> YOUR GOAL
Leaving the pictures aside, repeat the entries exactly.

SUPPLIED ENTRIES Block Start

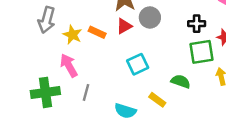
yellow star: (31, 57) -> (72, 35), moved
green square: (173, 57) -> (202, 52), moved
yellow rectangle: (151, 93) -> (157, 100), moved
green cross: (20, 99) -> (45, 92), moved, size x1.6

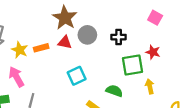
black cross: (197, 24) -> (119, 37), moved
red triangle: (124, 26) -> (65, 42), turned 40
orange rectangle: (97, 32) -> (41, 48), turned -40

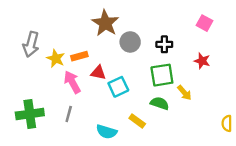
red triangle: (65, 42) -> (98, 73), moved
green square: (133, 65) -> (162, 75), moved
pink arrow: (16, 77) -> (72, 82), moved
yellow arrow: (150, 86) -> (184, 93), moved, turned 152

SUPPLIED ENTRIES Block End

> SOLVED EXERCISE
yellow star: (31, 57) -> (72, 35), moved
green square: (173, 57) -> (202, 52), moved
yellow rectangle: (151, 93) -> (157, 100), moved
green cross: (20, 99) -> (45, 92), moved, size x1.6

black cross: (197, 24) -> (119, 37), moved
red triangle: (124, 26) -> (65, 42), turned 40
orange rectangle: (97, 32) -> (41, 48), turned -40

red triangle: (65, 42) -> (98, 73), moved
green square: (133, 65) -> (162, 75), moved
pink arrow: (16, 77) -> (72, 82), moved
yellow arrow: (150, 86) -> (184, 93), moved, turned 152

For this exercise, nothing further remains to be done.